Copy out each line of the material exactly. Pictures do not belong in the copy.

- GIVEN RECORDS:

[Start of Attachment]

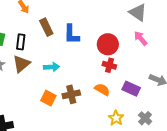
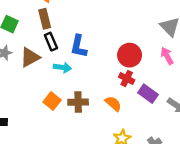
brown rectangle: (46, 27) -> (45, 19), moved
blue L-shape: (72, 34) -> (79, 46), moved
black rectangle: (21, 42) -> (51, 42), moved, turned -42
purple rectangle: (131, 89) -> (148, 94), moved

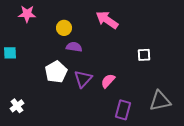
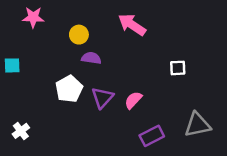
purple rectangle: (123, 110) -> (152, 136), turned 48

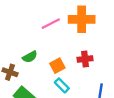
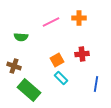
orange cross: (82, 19) -> (79, 18), size x0.6
green semicircle: (30, 57) -> (21, 37), moved, turned 32

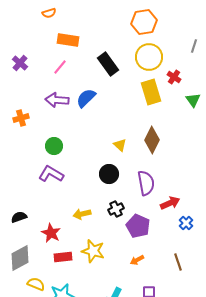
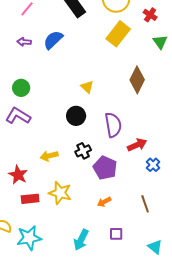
red cross: (174, 77) -> (150, 15), moved
yellow rectangle: (151, 92) -> (118, 34), turned 55
purple arrow: (57, 100) -> (24, 42), size x0.6
brown diamond: (152, 140) -> (137, 80), moved

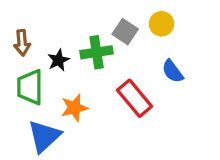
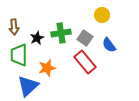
gray square: (125, 32) -> (85, 38), moved

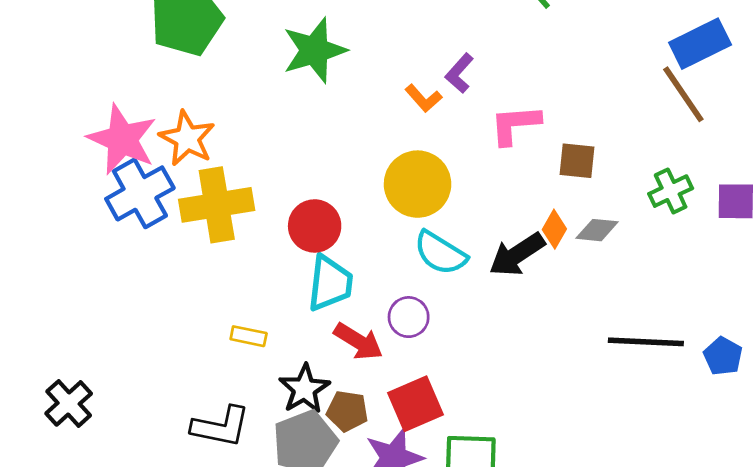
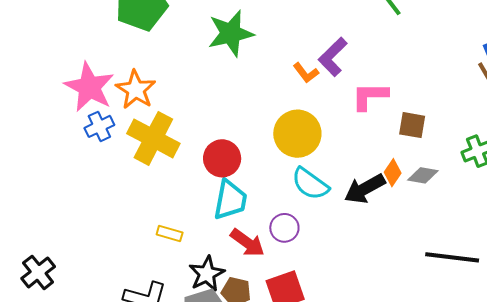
purple L-shape: (459, 73) -> (333, 57), size x1.4
blue cross: (140, 193) -> (99, 126), size x0.6
yellow cross: (217, 205) -> (153, 138), turned 33

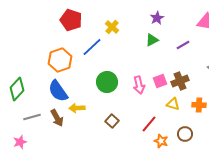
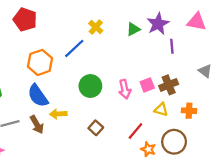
purple star: (157, 18) -> (158, 24), moved, size x1.5
red pentagon: (71, 20) -> (25, 20), moved
green triangle: (152, 40) -> (133, 29), moved
purple line: (183, 45) -> (172, 46), turned -64
brown circle: (185, 134) -> (174, 142), size x1.5

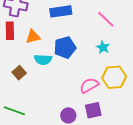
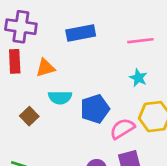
pink line: (106, 19) -> (140, 41), turned -48
blue pentagon: (65, 47) -> (95, 109), moved

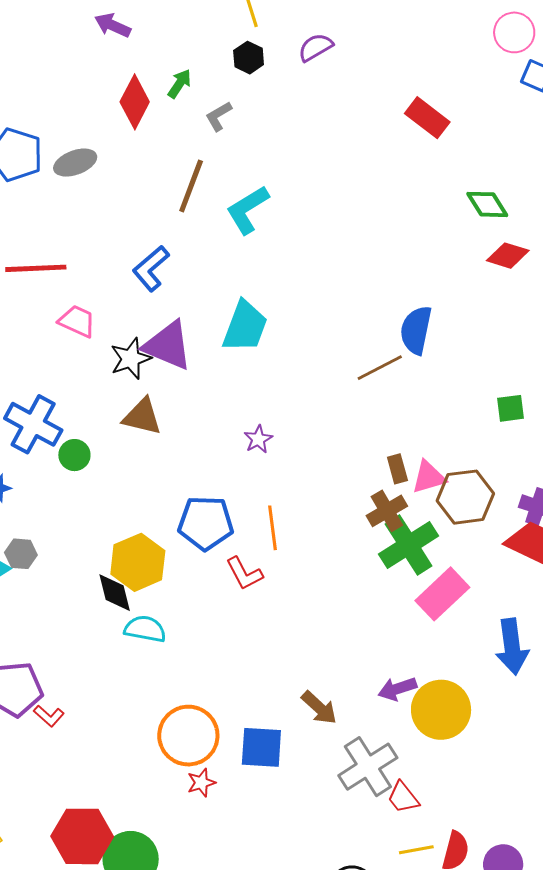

[End of Attachment]

- OUTPUT:
brown rectangle: (46, 27) -> (45, 19), moved
blue L-shape: (72, 34) -> (79, 46), moved
black rectangle: (21, 42) -> (51, 42), moved, turned -42
purple rectangle: (131, 89) -> (148, 94), moved

purple rectangle: (123, 110) -> (152, 136), turned 48

orange cross: (82, 19) -> (79, 18), size x0.6
green semicircle: (30, 57) -> (21, 37), moved, turned 32

red cross: (174, 77) -> (150, 15), moved
yellow rectangle: (151, 92) -> (118, 34), turned 55
purple arrow: (57, 100) -> (24, 42), size x0.6
brown diamond: (152, 140) -> (137, 80), moved

gray square: (125, 32) -> (85, 38), moved

purple L-shape: (459, 73) -> (333, 57), size x1.4
blue cross: (140, 193) -> (99, 126), size x0.6
yellow cross: (217, 205) -> (153, 138), turned 33

purple star: (157, 18) -> (158, 24), moved, size x1.5
red pentagon: (71, 20) -> (25, 20), moved
green triangle: (152, 40) -> (133, 29), moved
purple line: (183, 45) -> (172, 46), turned -64
brown circle: (185, 134) -> (174, 142), size x1.5

pink line: (106, 19) -> (140, 41), turned -48
blue pentagon: (65, 47) -> (95, 109), moved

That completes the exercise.